Of all the lines below, return only those starting with the line holding "grey spinning top [320,221,370,269] -> none" and going on through the line holding "none -> yellow cupcake [894,238,955,290]", exactly as written.

Extracted data entries
::::
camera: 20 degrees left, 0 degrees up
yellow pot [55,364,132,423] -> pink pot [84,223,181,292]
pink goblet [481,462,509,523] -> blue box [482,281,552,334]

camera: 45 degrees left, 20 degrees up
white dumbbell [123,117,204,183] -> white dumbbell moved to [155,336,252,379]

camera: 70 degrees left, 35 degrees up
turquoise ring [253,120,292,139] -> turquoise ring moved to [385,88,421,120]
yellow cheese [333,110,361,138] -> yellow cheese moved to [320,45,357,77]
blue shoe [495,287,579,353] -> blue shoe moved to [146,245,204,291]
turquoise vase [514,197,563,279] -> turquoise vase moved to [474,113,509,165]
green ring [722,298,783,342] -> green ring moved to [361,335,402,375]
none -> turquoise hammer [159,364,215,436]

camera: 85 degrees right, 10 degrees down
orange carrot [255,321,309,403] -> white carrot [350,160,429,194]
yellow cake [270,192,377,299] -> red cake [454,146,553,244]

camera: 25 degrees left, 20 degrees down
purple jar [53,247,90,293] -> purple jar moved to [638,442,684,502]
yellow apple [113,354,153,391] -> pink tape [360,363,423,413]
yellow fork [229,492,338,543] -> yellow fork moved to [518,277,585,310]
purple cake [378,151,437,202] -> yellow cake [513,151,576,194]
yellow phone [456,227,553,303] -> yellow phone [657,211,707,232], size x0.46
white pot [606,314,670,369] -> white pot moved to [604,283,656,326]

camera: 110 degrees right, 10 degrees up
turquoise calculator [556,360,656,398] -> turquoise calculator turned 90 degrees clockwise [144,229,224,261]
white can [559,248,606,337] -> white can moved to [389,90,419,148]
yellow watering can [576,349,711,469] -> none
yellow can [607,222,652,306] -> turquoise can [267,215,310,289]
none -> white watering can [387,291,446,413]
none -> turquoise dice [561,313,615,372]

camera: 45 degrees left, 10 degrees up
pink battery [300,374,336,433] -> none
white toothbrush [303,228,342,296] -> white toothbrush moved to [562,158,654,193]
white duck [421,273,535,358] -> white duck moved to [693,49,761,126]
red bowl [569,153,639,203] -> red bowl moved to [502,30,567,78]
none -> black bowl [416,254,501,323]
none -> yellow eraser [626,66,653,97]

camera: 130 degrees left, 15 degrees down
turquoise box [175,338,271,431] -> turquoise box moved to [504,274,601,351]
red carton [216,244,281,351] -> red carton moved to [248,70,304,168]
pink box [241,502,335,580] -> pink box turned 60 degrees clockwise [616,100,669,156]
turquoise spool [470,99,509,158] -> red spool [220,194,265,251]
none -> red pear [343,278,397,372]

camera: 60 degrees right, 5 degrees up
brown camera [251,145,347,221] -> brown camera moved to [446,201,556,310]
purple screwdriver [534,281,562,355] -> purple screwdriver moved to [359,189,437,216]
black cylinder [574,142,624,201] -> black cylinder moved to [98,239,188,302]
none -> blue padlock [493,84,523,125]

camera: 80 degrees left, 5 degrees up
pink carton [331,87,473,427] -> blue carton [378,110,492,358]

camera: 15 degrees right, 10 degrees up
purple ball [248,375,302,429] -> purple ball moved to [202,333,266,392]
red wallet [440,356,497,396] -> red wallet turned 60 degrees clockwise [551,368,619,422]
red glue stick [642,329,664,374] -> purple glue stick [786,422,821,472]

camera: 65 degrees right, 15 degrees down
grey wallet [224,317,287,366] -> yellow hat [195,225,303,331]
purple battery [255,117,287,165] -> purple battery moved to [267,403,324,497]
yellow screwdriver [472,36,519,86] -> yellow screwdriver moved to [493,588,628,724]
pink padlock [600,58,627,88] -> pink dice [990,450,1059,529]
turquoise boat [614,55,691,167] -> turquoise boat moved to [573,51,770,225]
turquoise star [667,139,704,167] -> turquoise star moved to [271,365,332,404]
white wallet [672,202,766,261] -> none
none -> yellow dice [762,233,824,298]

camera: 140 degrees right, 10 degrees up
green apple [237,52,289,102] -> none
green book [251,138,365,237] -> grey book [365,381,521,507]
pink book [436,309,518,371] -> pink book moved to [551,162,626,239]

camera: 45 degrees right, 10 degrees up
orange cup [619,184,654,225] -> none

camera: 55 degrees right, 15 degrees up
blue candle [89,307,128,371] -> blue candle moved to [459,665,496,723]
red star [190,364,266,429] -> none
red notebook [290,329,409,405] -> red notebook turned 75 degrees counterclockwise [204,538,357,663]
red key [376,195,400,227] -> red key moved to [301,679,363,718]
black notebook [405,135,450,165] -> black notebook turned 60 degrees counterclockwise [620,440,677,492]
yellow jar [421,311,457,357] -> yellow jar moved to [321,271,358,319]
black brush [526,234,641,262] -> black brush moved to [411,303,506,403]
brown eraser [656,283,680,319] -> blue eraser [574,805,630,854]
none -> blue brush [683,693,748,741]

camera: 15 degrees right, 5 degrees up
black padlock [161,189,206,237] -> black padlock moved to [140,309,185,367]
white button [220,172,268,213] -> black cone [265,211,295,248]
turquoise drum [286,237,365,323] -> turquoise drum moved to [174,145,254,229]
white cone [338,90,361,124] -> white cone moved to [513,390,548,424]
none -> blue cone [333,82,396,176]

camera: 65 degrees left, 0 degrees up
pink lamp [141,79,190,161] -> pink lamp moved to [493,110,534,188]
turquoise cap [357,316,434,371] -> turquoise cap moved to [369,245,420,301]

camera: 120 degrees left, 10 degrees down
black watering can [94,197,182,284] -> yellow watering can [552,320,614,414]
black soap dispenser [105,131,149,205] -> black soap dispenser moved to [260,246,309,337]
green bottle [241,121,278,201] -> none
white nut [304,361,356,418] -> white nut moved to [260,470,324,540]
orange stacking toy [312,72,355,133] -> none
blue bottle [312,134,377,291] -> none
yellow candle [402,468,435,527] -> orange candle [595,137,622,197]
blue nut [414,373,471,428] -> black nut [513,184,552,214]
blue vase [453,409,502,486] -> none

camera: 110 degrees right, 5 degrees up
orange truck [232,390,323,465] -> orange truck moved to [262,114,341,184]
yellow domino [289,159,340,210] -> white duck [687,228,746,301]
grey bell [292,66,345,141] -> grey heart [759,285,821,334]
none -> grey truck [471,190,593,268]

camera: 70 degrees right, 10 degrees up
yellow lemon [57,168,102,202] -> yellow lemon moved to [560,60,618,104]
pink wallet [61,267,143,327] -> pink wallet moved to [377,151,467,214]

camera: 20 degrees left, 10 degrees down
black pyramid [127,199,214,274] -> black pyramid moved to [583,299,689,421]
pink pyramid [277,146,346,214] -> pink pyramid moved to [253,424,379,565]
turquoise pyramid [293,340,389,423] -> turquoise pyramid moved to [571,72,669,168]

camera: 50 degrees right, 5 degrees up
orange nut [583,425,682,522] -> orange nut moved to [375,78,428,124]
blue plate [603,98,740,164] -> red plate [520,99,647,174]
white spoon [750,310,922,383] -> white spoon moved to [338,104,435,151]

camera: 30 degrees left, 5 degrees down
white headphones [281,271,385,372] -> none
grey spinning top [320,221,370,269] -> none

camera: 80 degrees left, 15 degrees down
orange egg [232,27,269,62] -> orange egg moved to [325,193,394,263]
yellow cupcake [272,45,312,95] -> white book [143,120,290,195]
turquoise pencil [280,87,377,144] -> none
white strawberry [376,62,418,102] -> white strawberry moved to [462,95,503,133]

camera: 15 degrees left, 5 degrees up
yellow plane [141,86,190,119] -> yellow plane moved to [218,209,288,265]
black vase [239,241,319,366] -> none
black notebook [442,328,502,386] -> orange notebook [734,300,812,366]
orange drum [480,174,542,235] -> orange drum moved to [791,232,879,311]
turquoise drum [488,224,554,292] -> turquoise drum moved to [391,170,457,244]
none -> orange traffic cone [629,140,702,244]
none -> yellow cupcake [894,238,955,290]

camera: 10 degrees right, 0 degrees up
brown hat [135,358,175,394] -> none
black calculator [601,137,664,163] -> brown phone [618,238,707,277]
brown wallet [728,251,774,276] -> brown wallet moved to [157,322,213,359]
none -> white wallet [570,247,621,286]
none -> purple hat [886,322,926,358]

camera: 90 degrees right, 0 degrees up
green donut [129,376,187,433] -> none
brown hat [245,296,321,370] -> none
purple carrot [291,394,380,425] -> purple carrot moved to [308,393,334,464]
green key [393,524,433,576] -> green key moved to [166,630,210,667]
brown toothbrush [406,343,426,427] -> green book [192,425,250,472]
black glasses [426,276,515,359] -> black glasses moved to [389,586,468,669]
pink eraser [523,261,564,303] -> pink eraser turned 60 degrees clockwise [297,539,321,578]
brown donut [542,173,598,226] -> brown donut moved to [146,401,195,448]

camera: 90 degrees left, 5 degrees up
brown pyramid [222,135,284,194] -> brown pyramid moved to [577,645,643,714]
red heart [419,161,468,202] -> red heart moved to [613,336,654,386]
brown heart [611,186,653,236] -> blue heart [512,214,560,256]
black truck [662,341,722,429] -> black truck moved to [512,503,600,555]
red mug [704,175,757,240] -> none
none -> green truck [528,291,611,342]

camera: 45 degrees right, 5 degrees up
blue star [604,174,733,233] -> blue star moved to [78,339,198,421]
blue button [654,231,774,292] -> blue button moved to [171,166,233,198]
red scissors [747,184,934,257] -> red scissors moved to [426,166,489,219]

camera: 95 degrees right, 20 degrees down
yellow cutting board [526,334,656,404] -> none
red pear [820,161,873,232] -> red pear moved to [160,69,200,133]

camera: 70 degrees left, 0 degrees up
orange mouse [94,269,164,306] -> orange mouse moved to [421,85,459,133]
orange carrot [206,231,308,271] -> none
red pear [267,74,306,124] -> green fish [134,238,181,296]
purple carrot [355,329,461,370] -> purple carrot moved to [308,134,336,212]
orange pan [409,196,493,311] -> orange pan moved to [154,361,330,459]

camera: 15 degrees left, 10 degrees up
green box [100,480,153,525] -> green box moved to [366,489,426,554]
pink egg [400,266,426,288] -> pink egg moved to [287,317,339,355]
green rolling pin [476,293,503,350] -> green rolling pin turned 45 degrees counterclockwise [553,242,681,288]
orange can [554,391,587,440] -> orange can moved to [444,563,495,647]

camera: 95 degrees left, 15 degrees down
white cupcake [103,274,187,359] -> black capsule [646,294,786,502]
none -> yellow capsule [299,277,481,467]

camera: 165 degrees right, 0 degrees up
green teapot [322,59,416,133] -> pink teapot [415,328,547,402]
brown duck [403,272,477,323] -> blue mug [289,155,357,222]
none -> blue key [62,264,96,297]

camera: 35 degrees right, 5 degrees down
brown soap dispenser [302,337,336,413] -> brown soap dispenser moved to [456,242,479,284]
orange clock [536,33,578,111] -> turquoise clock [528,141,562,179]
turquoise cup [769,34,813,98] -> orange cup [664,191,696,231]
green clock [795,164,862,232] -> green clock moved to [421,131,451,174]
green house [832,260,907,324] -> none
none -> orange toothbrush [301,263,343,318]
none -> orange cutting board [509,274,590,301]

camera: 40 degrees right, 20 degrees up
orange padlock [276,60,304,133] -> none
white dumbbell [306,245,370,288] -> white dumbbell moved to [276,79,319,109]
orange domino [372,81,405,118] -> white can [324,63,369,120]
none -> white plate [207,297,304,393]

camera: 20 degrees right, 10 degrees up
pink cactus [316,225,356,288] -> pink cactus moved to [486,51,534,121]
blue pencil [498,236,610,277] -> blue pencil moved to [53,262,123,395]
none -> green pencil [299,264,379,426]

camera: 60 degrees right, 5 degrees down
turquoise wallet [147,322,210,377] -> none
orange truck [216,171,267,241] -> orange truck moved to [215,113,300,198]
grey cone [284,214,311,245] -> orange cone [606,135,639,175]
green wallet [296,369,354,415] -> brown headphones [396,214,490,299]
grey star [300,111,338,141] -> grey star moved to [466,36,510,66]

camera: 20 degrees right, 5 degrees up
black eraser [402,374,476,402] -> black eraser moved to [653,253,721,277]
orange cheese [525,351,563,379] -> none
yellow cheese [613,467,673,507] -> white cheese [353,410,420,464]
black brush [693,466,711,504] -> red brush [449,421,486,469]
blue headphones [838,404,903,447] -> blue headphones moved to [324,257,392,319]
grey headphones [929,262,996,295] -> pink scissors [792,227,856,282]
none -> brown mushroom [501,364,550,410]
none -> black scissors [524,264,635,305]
::::
THE COMPLETED TASK:
grey spinning top [320,221,370,269] -> none

camera: 80 degrees left, 15 degrees down
orange egg [232,27,269,62] -> orange egg moved to [325,193,394,263]
yellow cupcake [272,45,312,95] -> white book [143,120,290,195]
turquoise pencil [280,87,377,144] -> none
white strawberry [376,62,418,102] -> white strawberry moved to [462,95,503,133]

camera: 15 degrees left, 5 degrees up
yellow plane [141,86,190,119] -> yellow plane moved to [218,209,288,265]
black vase [239,241,319,366] -> none
black notebook [442,328,502,386] -> orange notebook [734,300,812,366]
orange drum [480,174,542,235] -> orange drum moved to [791,232,879,311]
turquoise drum [488,224,554,292] -> turquoise drum moved to [391,170,457,244]
none -> orange traffic cone [629,140,702,244]
none -> yellow cupcake [894,238,955,290]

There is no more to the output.